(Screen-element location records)
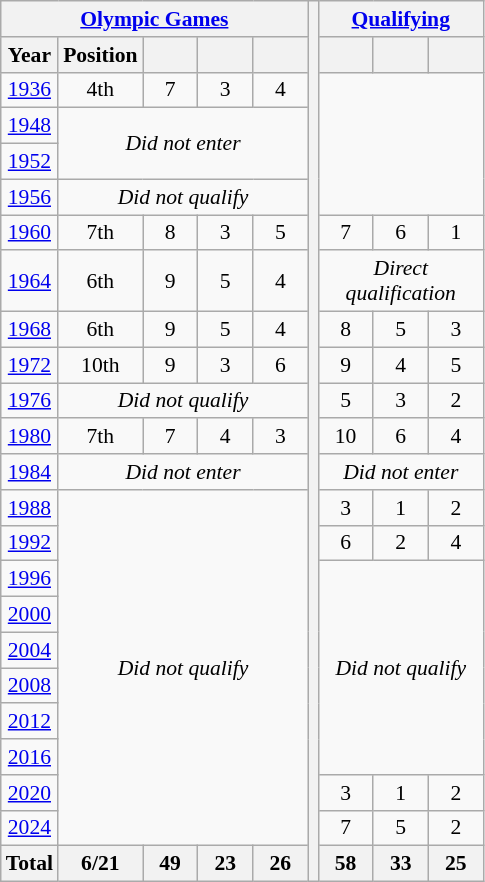
4th [100, 90]
1988 [30, 508]
25 [456, 864]
1952 [30, 162]
Qualifying [400, 19]
Direct qualification [400, 282]
Olympic Games [154, 19]
58 [346, 864]
23 [226, 864]
6/21 [100, 864]
10th [100, 365]
1964 [30, 282]
1968 [30, 330]
2016 [30, 757]
49 [170, 864]
1960 [30, 233]
2020 [30, 793]
1936 [30, 90]
10 [346, 437]
1980 [30, 437]
26 [280, 864]
Total [30, 864]
Position [100, 55]
2004 [30, 650]
2000 [30, 615]
1992 [30, 543]
2024 [30, 828]
2012 [30, 722]
1996 [30, 579]
1984 [30, 472]
1948 [30, 126]
33 [400, 864]
Year [30, 55]
1972 [30, 365]
2008 [30, 686]
1956 [30, 197]
1976 [30, 401]
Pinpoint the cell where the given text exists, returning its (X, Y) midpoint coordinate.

Written task:
Please write out all of the records above again word for word, leaving out the pictures.

Final result:
4th [100, 90]
1988 [30, 508]
25 [456, 864]
1952 [30, 162]
Qualifying [400, 19]
Direct qualification [400, 282]
Olympic Games [154, 19]
58 [346, 864]
23 [226, 864]
6/21 [100, 864]
10th [100, 365]
1964 [30, 282]
1968 [30, 330]
2016 [30, 757]
49 [170, 864]
1960 [30, 233]
2020 [30, 793]
1936 [30, 90]
10 [346, 437]
1980 [30, 437]
26 [280, 864]
Total [30, 864]
Position [100, 55]
2004 [30, 650]
2000 [30, 615]
1992 [30, 543]
2024 [30, 828]
2012 [30, 722]
1996 [30, 579]
1984 [30, 472]
1948 [30, 126]
33 [400, 864]
Year [30, 55]
1972 [30, 365]
2008 [30, 686]
1956 [30, 197]
1976 [30, 401]
Pinpoint the cell where the given text exists, returning its (X, Y) midpoint coordinate.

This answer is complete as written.